#### Activity:
Return, exactly and in full, the lines of the records below starting at the one with "orange hexagon: rotated" and ending at the one with "purple rectangle: rotated", and no other lines.

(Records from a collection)
———
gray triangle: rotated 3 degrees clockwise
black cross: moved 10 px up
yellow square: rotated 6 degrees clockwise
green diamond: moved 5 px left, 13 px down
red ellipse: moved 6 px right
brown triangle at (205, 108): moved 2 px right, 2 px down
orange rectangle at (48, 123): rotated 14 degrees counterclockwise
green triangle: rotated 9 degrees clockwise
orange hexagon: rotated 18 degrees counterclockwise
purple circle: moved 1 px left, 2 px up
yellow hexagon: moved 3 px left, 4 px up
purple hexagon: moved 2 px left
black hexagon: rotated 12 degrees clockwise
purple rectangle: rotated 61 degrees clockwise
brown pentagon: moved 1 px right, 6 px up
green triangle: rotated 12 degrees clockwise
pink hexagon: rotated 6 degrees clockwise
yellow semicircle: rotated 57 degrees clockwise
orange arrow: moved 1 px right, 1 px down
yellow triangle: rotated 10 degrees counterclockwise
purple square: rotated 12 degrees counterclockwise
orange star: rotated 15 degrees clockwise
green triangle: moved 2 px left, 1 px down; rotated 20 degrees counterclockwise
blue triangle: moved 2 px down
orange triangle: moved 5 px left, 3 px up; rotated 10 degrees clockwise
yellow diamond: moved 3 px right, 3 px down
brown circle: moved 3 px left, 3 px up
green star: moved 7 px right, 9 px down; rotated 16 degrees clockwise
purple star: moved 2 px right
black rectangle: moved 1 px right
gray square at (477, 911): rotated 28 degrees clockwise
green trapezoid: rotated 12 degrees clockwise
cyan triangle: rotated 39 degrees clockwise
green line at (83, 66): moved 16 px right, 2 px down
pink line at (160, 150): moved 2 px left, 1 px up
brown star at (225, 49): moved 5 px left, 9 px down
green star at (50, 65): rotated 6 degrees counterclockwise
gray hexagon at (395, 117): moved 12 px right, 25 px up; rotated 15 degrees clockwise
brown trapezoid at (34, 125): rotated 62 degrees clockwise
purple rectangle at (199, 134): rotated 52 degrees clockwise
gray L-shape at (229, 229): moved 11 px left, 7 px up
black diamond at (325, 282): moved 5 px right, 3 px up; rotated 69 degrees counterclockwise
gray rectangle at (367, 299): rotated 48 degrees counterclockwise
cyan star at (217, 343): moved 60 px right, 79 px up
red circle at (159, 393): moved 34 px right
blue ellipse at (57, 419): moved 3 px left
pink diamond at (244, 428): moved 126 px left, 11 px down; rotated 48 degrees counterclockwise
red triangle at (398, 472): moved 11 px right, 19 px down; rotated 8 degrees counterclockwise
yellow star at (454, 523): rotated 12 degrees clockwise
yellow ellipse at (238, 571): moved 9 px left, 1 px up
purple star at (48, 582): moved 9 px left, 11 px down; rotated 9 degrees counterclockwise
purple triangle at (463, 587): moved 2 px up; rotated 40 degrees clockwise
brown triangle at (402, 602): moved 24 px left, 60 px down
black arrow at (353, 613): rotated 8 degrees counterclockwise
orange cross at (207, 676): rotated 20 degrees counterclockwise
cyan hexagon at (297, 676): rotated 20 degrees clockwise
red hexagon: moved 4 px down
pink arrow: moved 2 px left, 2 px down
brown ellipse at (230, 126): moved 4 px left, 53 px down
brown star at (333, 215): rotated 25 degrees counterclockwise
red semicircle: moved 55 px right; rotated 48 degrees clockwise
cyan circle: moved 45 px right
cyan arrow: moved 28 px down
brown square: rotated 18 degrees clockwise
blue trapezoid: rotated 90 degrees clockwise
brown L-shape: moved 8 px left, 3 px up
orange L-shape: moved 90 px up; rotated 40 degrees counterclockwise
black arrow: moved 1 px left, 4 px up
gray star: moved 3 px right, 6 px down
———
#### Answer to the problem:
orange hexagon: rotated 18 degrees counterclockwise
purple circle: moved 1 px left, 2 px up
yellow hexagon: moved 3 px left, 4 px up
purple hexagon: moved 2 px left
black hexagon: rotated 12 degrees clockwise
purple rectangle: rotated 61 degrees clockwise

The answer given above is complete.